Give back exactly the lines of the entries below from the line with "camera: 75 degrees right, 5 degrees down" to the line with "(690, 450) = (123, 340): green pear -> none", inclusive, and only those.

------------------------------------------------

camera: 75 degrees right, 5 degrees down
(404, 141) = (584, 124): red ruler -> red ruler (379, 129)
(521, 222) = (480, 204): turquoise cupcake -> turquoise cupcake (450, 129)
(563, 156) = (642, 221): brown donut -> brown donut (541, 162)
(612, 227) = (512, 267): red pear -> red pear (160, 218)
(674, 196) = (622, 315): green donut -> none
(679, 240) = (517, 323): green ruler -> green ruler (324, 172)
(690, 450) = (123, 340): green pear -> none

------------------------------------------------

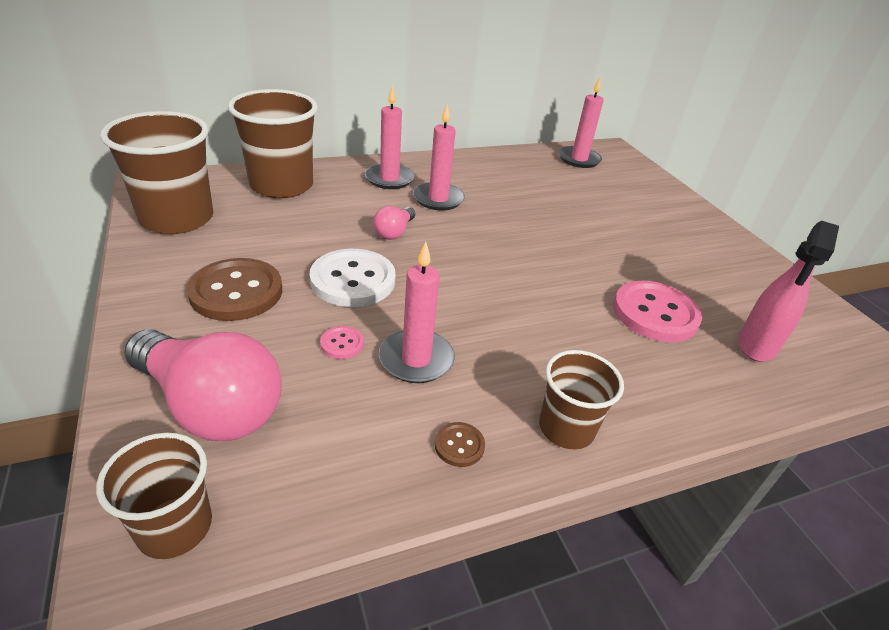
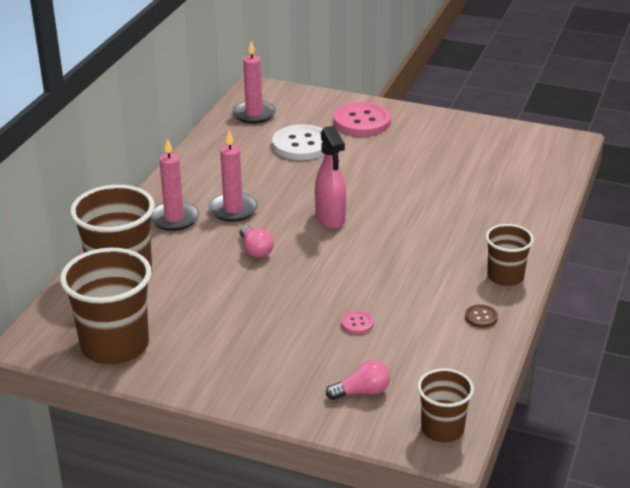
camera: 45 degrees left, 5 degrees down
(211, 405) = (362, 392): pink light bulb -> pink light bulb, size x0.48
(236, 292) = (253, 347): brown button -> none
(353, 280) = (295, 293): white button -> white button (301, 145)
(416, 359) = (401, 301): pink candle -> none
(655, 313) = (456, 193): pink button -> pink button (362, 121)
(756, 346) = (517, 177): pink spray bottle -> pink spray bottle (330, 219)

------------------------------------------------

- Written answer
camera: 75 degrees right, 5 degrees down
(404, 141) = (584, 124): red ruler -> red ruler (379, 129)
(521, 222) = (480, 204): turquoise cupcake -> turquoise cupcake (450, 129)
(563, 156) = (642, 221): brown donut -> brown donut (541, 162)
(612, 227) = (512, 267): red pear -> red pear (160, 218)
(674, 196) = (622, 315): green donut -> none
(679, 240) = (517, 323): green ruler -> green ruler (324, 172)
(690, 450) = (123, 340): green pear -> none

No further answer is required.